Object matching data:
○ ○ ○
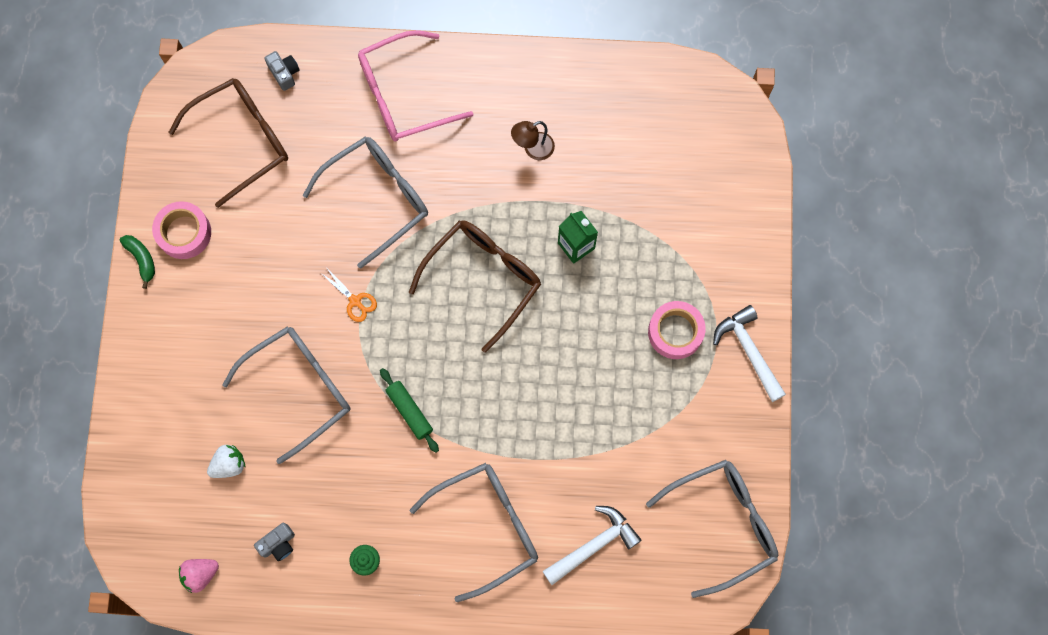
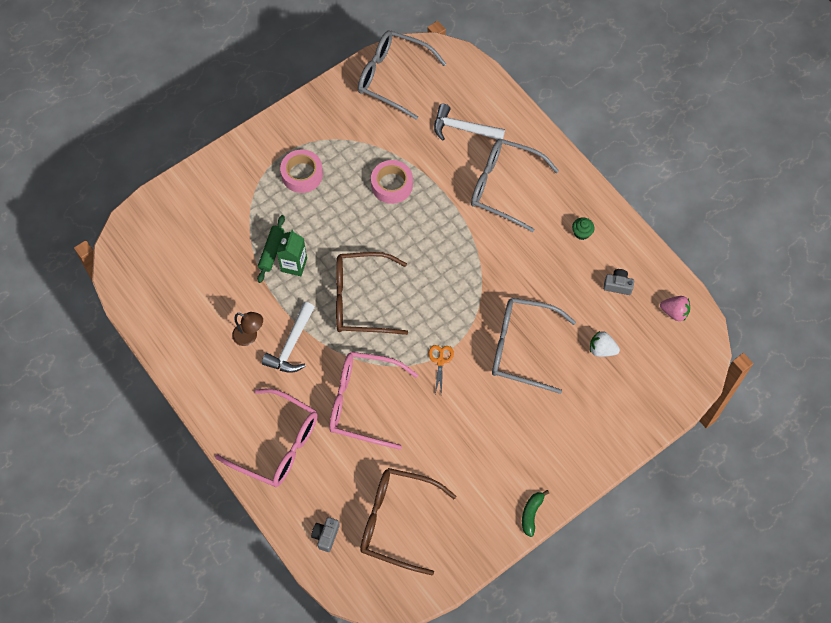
camera: 130 degrees left, 10 degrees down
(184, 233) = (490, 503): pink tape -> pink tape (392, 185)
(378, 198) = (362, 402): grey glasses -> pink glasses
(409, 411) = (478, 277): green rolling pin -> green rolling pin (271, 251)
(749, 351) = (280, 130): white hammer -> white hammer (291, 345)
○ ○ ○
**EXERCISE:** Go through the data and copy every line that includes "pink".

**SOLUTION TO THIS PROBLEM:**
(184, 233) = (490, 503): pink tape -> pink tape (392, 185)
(378, 198) = (362, 402): grey glasses -> pink glasses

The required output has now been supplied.